The output must reproduce each line of the data word for word.

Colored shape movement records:
====
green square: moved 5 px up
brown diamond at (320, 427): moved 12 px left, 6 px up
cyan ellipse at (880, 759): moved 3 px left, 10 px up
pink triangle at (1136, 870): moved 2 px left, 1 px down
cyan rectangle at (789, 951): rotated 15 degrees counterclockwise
====
Response to this exercise:
green square: moved 5 px up
brown diamond at (320, 427): moved 12 px left, 6 px up
cyan ellipse at (880, 759): moved 3 px left, 10 px up
pink triangle at (1136, 870): moved 2 px left, 1 px down
cyan rectangle at (789, 951): rotated 15 degrees counterclockwise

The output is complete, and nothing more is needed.